YOUR ASSIGNMENT: The answer must consist solely of the lines from the one containing "relocated | Schachtel/weiß" to the end of the entries below, repeated exactly.

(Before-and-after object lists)
+--
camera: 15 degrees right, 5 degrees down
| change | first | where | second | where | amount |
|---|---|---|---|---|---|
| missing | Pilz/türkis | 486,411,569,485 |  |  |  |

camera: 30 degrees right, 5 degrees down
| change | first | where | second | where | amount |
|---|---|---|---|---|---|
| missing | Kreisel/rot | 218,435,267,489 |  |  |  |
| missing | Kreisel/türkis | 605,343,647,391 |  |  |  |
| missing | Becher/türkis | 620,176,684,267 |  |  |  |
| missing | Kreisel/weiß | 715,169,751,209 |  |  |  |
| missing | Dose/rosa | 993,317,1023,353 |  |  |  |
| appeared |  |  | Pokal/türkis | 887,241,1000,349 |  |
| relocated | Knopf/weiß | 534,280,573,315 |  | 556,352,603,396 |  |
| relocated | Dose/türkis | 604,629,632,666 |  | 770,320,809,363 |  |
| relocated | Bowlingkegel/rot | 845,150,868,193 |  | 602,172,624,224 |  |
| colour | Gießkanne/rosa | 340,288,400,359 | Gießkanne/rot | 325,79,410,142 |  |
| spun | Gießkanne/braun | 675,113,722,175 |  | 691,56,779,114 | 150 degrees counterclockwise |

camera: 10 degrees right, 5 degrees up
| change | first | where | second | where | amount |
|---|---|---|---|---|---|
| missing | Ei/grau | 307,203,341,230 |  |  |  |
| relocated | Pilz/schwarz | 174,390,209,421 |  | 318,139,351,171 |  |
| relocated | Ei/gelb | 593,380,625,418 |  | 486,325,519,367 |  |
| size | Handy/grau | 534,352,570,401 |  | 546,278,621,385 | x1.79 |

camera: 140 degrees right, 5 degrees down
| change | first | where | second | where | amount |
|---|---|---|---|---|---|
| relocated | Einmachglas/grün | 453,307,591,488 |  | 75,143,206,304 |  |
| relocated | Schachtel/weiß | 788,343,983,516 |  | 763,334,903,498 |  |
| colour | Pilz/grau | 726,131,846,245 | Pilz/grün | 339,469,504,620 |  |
+--
ANSWER FOR THIS EXERCISE:
| relocated | Schachtel/weiß | 788,343,983,516 |  | 763,334,903,498 |  |
| colour | Pilz/grau | 726,131,846,245 | Pilz/grün | 339,469,504,620 |  |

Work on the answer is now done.